Required action: Go through the lines below and tally each one holding "clockwise". Write only the total.

** Stored data follows **

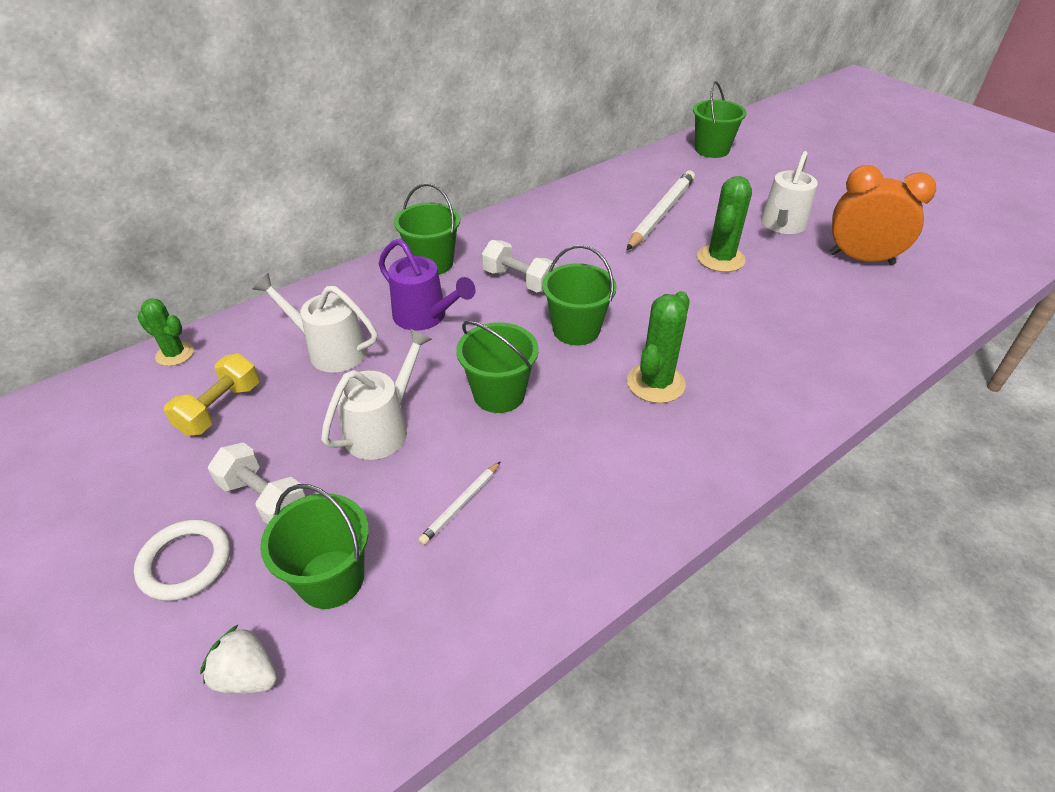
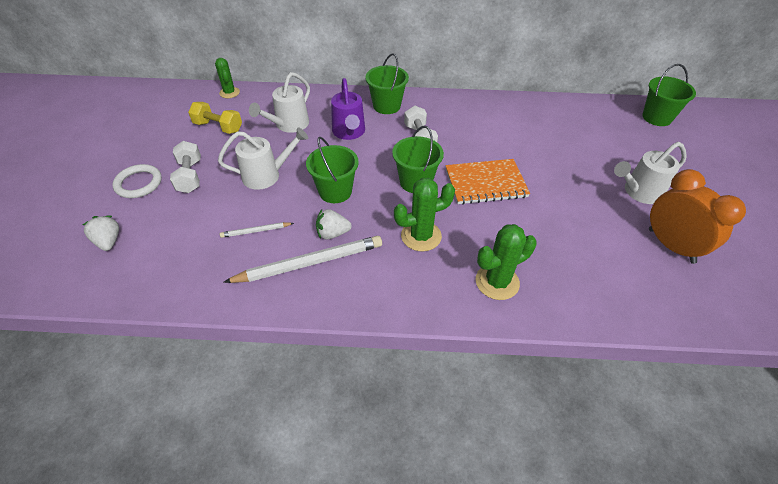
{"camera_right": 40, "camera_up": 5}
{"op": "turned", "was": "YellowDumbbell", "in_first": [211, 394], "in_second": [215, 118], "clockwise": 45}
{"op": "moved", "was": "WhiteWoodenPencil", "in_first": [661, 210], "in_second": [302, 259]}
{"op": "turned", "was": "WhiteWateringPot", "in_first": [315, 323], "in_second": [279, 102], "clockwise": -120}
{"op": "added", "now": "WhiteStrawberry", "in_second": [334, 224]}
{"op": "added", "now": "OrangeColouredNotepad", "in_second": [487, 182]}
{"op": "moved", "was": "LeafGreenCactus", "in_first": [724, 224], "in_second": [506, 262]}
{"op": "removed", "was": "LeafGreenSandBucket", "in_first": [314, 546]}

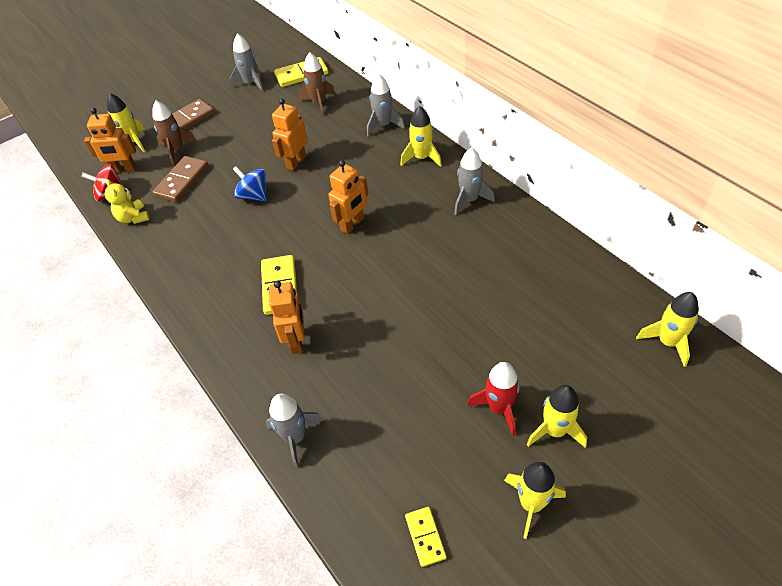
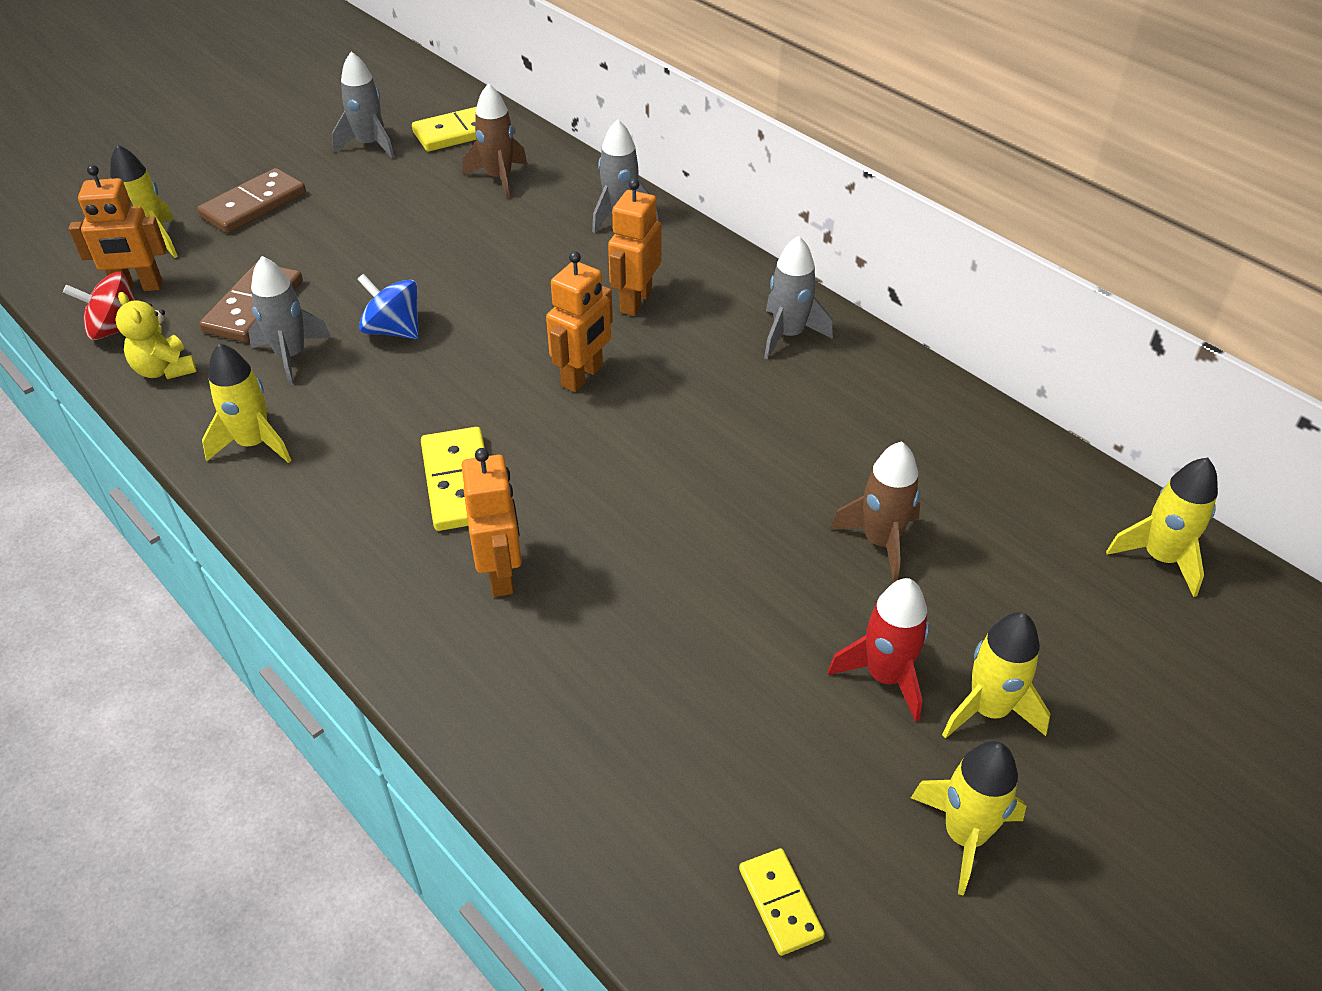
{"camera_right": -10, "camera_up": -5}
{"op": "moved", "was": "YellowToyRocket", "in_first": [421, 136], "in_second": [247, 403]}
{"op": "moved", "was": "GrayToyRocket", "in_first": [294, 431], "in_second": [289, 321]}
{"op": "moved", "was": "OrangeColouredRobotFigure", "in_first": [290, 134], "in_second": [634, 247]}
{"op": "moved", "was": "RussetToyRocket", "in_first": [174, 133], "in_second": [875, 512]}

** End of Stored data **

Result of the exercise: 2